:: WHAT THIS TASK INVOLVES ::
From the entries below, say how many lines carry the word "round", and give nothing but the number.

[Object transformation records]

***

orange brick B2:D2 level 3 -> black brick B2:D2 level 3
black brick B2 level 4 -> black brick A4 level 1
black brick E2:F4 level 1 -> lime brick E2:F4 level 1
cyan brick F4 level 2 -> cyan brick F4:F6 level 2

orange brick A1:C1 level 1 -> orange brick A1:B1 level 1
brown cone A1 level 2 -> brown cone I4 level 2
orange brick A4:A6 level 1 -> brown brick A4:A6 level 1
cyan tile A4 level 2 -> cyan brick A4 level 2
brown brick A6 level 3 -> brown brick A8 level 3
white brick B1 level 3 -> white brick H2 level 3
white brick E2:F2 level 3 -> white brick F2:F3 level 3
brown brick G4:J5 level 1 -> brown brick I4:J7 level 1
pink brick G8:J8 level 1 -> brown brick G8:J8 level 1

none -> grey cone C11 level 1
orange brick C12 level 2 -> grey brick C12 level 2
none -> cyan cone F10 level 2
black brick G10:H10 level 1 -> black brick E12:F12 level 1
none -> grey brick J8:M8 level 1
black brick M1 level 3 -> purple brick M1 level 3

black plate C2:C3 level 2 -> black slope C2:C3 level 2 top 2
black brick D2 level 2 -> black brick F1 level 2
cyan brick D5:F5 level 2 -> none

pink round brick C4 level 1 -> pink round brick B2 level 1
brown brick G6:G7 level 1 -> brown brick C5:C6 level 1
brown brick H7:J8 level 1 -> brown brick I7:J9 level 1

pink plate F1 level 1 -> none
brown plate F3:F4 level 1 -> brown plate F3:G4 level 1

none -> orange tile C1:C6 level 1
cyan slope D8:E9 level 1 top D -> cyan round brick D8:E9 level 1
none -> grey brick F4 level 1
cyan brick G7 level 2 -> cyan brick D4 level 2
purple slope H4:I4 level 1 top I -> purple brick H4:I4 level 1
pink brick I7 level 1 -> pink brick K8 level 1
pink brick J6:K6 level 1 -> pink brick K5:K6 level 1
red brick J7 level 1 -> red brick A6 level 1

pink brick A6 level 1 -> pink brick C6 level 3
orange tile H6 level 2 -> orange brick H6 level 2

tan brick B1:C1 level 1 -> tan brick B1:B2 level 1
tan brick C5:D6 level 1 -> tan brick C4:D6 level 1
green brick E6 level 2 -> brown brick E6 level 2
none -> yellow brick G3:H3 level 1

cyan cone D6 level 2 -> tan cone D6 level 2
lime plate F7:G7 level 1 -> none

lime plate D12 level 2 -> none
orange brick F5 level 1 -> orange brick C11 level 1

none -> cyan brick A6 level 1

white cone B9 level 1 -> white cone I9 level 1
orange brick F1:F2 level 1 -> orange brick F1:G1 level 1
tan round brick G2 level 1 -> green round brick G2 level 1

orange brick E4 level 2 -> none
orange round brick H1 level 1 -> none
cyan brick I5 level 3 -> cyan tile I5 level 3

***

:: REPLY ::
4